=== Raw records ===

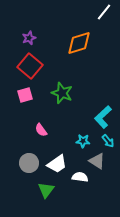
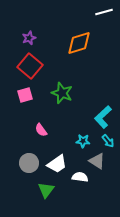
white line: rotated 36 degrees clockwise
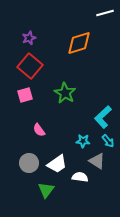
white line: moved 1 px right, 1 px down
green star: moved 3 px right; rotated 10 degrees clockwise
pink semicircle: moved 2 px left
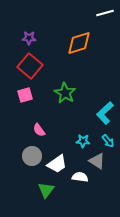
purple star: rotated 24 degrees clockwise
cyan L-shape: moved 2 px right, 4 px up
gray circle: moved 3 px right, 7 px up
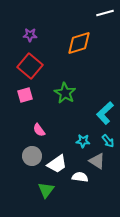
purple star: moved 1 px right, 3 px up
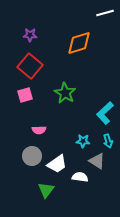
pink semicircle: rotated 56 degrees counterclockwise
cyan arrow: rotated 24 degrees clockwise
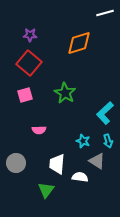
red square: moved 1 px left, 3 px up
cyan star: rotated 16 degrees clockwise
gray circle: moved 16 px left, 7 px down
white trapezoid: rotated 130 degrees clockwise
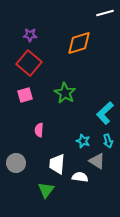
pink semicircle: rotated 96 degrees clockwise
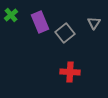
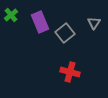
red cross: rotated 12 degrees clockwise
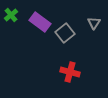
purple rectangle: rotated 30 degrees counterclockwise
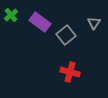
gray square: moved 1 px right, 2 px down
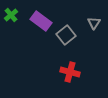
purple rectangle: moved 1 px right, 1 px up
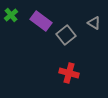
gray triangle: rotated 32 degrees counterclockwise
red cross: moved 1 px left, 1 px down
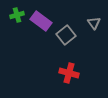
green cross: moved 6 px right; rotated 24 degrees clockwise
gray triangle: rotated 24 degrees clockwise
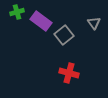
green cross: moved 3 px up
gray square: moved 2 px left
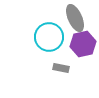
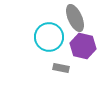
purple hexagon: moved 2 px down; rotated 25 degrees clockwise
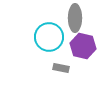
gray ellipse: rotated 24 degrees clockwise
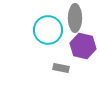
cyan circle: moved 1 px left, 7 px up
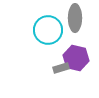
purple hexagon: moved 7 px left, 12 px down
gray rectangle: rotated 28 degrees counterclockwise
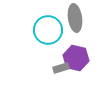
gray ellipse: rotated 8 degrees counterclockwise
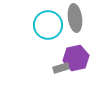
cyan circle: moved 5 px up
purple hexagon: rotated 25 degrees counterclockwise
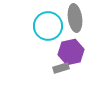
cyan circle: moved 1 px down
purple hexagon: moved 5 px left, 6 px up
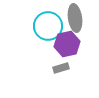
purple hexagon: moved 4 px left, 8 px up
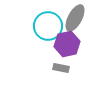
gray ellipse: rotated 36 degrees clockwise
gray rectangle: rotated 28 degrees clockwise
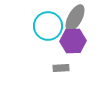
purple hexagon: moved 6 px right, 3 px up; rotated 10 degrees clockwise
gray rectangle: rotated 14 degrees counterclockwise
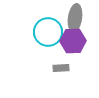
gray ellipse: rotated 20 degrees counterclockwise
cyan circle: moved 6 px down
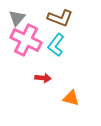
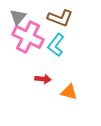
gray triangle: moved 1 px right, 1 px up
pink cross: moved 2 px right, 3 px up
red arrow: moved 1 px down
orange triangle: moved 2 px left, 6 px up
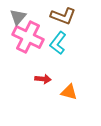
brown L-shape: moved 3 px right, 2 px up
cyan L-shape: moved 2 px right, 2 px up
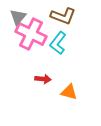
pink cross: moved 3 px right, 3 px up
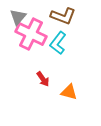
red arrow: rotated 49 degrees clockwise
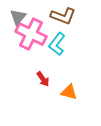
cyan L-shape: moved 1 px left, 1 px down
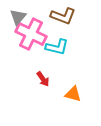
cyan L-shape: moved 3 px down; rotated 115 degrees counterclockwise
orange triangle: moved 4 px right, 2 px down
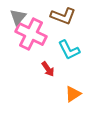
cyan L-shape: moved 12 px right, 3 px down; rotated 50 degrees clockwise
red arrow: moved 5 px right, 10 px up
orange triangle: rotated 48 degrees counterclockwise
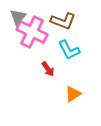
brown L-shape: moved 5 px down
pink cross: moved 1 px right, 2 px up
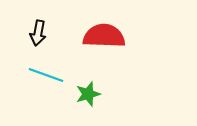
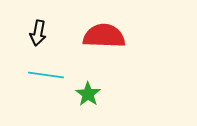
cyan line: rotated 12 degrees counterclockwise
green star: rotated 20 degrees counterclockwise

===

◆ What this task involves
Copy out, word for word, the lines in the records starting with the line containing "purple star: moved 1 px right, 3 px up" and going on through the line containing "gray triangle: rotated 24 degrees clockwise", with both of those lines included. Leave the pictures out of your answer.

◆ The response
purple star: moved 1 px right, 3 px up
pink semicircle: rotated 56 degrees counterclockwise
cyan arrow: rotated 24 degrees clockwise
red square: moved 1 px left, 3 px up
cyan star: rotated 16 degrees clockwise
gray circle: moved 16 px left, 7 px down
white trapezoid: rotated 130 degrees clockwise
pink semicircle: rotated 96 degrees clockwise
red cross: rotated 12 degrees clockwise
purple rectangle: rotated 30 degrees counterclockwise
gray square: moved 1 px right, 2 px down
purple rectangle: moved 1 px right, 1 px up
gray triangle: rotated 32 degrees counterclockwise
red cross: moved 1 px left, 1 px down
green cross: moved 6 px right; rotated 24 degrees clockwise
gray triangle: rotated 24 degrees clockwise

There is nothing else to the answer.